- **WORK TO BE COMPLETED**
Print every line below exactly as written, but leave the pictures behind.

- **INPUT RECORDS**
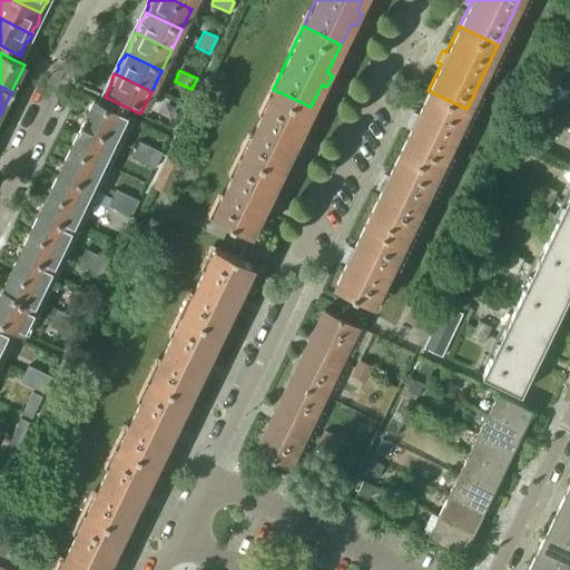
[(311,107),(273,89),(242,151),(281,170),(293,146),(296,148),(302,137),(297,134),(311,107)]
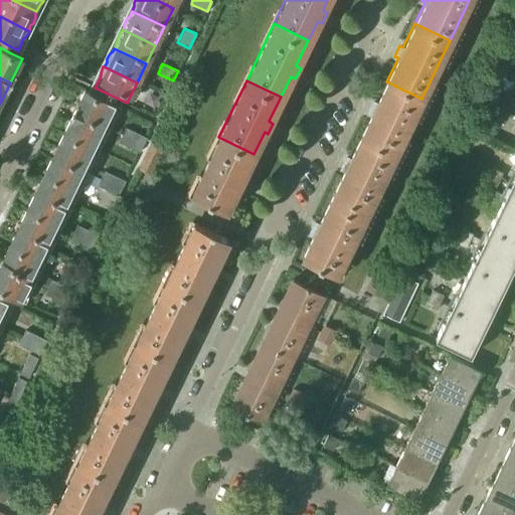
[(393,157),(421,99),(386,81),(375,104),(372,102),(368,109),(367,112),(371,114),(358,140),(393,157)]
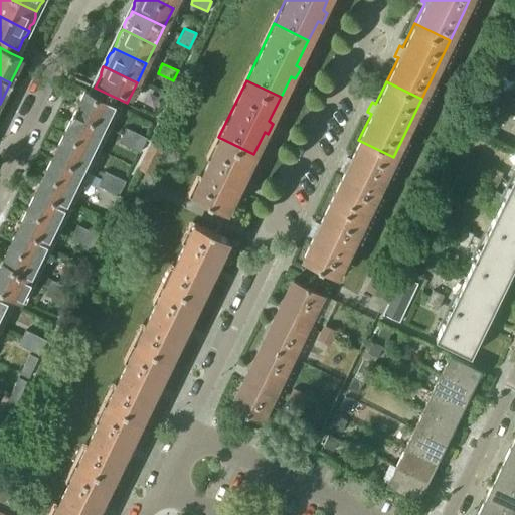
[(86,90),(72,115),(108,132),(113,122),(111,121),(118,106),(97,95),(86,90)]
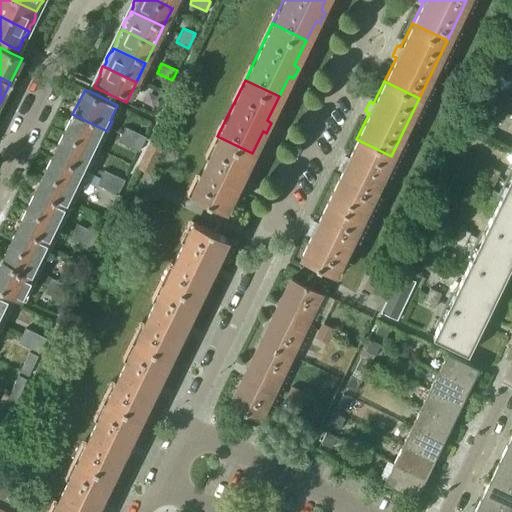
[(107,131),(72,114),(61,138),(93,154),(102,135),(105,136),(107,131)]
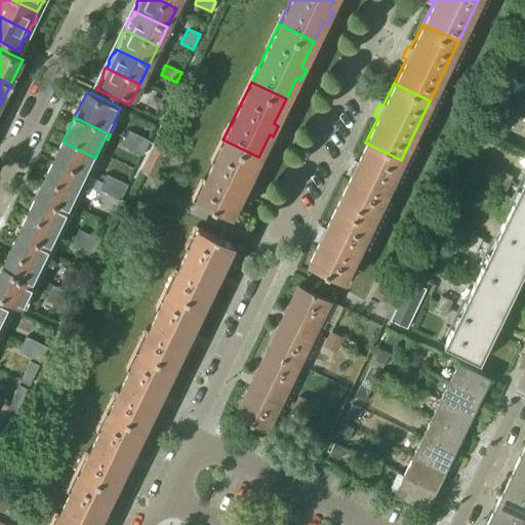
[(150,140),(127,129),(120,145),(143,155),(150,140)]
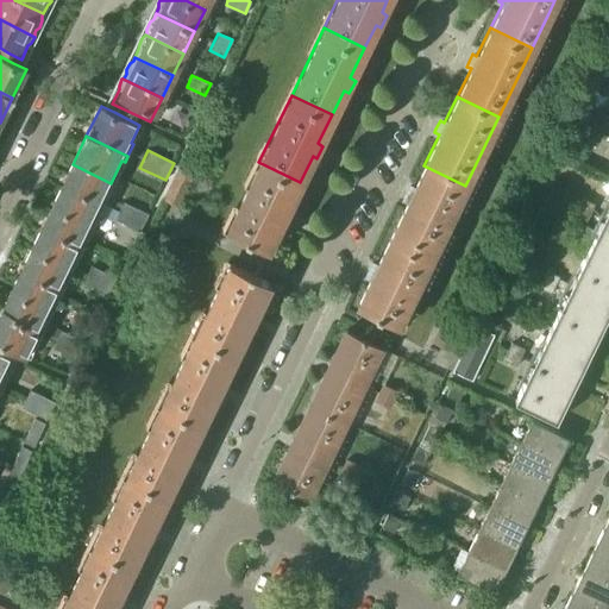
[(300,182),(258,162),(225,230),(267,250),(281,221),(286,224),(292,212),(287,209),(300,182)]
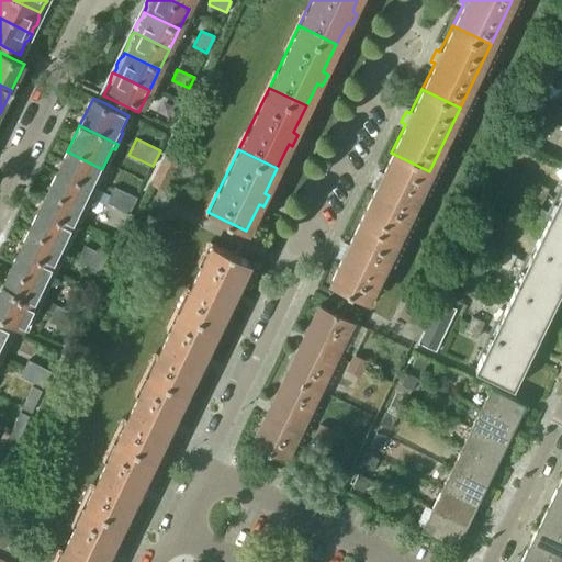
[(102,169),(67,152),(54,178),(89,195),(92,189),(96,190),(100,180),(98,179),(102,169)]
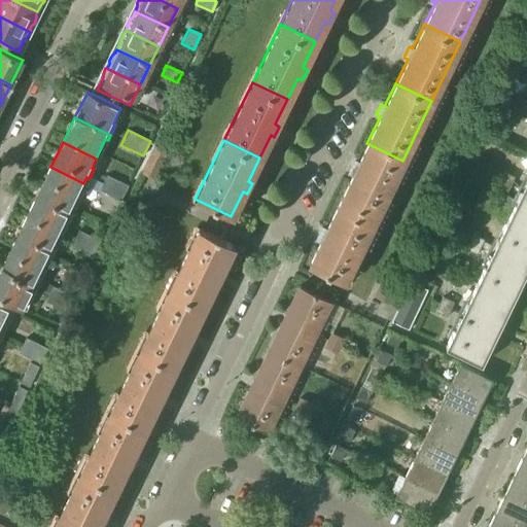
[(373,220),(388,190),(402,161),(366,143),(357,163),(353,161),(348,171),(348,172),(351,174),(338,203),(373,220)]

- **WRITTEN ANSWER**
[(311,107),(273,89),(242,151),(281,170),(293,146),(296,148),(302,137),(297,134),(311,107)]
[(393,157),(421,99),(386,81),(375,104),(372,102),(368,109),(367,112),(371,114),(358,140),(393,157)]
[(86,90),(72,115),(108,132),(113,122),(111,121),(118,106),(97,95),(86,90)]
[(107,131),(72,114),(61,138),(93,154),(102,135),(105,136),(107,131)]
[(150,140),(127,129),(120,145),(143,155),(150,140)]
[(300,182),(258,162),(225,230),(267,250),(281,221),(286,224),(292,212),(287,209),(300,182)]
[(102,169),(67,152),(54,178),(89,195),(92,189),(96,190),(100,180),(98,179),(102,169)]
[(373,220),(388,190),(402,161),(366,143),(357,163),(353,161),(348,171),(348,172),(351,174),(338,203),(373,220)]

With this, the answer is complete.